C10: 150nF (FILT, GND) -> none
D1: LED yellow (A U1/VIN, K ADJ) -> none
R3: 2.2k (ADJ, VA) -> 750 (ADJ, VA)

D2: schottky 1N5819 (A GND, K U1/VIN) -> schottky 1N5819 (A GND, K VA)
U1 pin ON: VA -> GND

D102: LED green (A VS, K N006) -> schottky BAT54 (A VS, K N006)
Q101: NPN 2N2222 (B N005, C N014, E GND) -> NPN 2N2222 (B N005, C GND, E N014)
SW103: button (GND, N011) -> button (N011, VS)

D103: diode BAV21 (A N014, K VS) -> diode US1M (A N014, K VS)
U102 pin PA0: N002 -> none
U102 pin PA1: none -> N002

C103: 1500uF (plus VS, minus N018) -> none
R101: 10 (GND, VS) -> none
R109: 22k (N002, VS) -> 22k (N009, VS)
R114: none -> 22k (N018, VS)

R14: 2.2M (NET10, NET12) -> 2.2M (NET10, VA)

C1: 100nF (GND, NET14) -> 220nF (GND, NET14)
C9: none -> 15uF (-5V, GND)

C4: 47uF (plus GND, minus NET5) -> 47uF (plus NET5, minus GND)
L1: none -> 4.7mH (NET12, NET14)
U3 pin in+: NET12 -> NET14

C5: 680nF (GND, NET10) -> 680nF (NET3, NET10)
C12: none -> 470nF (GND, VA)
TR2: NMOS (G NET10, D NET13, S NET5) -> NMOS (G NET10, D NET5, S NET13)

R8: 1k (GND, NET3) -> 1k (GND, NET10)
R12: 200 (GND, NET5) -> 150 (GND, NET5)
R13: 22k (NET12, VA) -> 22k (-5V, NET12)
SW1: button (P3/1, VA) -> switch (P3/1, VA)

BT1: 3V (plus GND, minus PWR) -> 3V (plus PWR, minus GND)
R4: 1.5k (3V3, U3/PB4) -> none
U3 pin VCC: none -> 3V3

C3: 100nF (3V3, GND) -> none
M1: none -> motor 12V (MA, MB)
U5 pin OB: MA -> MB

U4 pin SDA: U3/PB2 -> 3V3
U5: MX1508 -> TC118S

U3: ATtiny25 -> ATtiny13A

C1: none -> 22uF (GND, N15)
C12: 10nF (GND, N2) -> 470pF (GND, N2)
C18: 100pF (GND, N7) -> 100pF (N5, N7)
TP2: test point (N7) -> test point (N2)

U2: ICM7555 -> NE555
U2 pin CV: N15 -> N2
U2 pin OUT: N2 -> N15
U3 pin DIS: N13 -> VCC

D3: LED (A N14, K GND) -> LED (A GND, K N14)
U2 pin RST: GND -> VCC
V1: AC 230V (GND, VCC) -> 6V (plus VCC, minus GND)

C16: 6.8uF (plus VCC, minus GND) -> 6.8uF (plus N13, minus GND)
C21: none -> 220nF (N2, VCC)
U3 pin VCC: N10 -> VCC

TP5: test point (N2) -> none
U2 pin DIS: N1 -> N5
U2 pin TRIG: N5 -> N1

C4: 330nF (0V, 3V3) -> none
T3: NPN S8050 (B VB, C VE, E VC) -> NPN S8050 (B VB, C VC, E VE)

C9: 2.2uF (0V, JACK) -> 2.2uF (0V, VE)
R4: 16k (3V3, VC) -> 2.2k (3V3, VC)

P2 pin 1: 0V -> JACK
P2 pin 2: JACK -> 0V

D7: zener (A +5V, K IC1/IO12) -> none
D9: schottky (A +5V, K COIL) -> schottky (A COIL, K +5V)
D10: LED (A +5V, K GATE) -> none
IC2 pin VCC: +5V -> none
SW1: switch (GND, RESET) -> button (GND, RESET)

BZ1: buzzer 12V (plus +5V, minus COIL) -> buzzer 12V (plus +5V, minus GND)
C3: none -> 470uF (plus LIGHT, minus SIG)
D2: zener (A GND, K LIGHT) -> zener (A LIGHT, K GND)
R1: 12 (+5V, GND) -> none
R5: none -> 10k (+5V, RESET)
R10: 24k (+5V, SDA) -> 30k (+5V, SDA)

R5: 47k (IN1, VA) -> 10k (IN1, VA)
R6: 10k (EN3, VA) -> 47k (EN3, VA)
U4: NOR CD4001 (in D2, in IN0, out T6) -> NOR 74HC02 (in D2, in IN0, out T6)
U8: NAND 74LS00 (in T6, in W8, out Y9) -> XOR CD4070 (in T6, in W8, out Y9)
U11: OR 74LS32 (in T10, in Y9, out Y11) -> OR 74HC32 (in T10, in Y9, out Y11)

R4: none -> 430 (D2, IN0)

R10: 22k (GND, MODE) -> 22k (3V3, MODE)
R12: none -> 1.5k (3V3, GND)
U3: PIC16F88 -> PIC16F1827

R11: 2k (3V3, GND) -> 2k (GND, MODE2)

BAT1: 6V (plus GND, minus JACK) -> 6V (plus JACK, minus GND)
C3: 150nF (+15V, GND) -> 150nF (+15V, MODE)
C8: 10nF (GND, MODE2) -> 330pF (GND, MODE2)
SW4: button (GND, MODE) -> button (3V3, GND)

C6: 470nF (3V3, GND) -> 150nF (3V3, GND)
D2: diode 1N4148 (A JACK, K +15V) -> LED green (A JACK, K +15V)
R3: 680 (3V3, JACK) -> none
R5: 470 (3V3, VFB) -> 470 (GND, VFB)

• • •

## WHAT YOU WILL DO
Each line from the one containing "R4: none -> 430 (D2, IN0)" through the end of the material must be returned exactly; no other line should appear.

## OUTPUT OF THE EXERCISE
R4: none -> 430 (D2, IN0)

R10: 22k (GND, MODE) -> 22k (3V3, MODE)
R12: none -> 1.5k (3V3, GND)
U3: PIC16F88 -> PIC16F1827

R11: 2k (3V3, GND) -> 2k (GND, MODE2)

BAT1: 6V (plus GND, minus JACK) -> 6V (plus JACK, minus GND)
C3: 150nF (+15V, GND) -> 150nF (+15V, MODE)
C8: 10nF (GND, MODE2) -> 330pF (GND, MODE2)
SW4: button (GND, MODE) -> button (3V3, GND)

C6: 470nF (3V3, GND) -> 150nF (3V3, GND)
D2: diode 1N4148 (A JACK, K +15V) -> LED green (A JACK, K +15V)
R3: 680 (3V3, JACK) -> none
R5: 470 (3V3, VFB) -> 470 (GND, VFB)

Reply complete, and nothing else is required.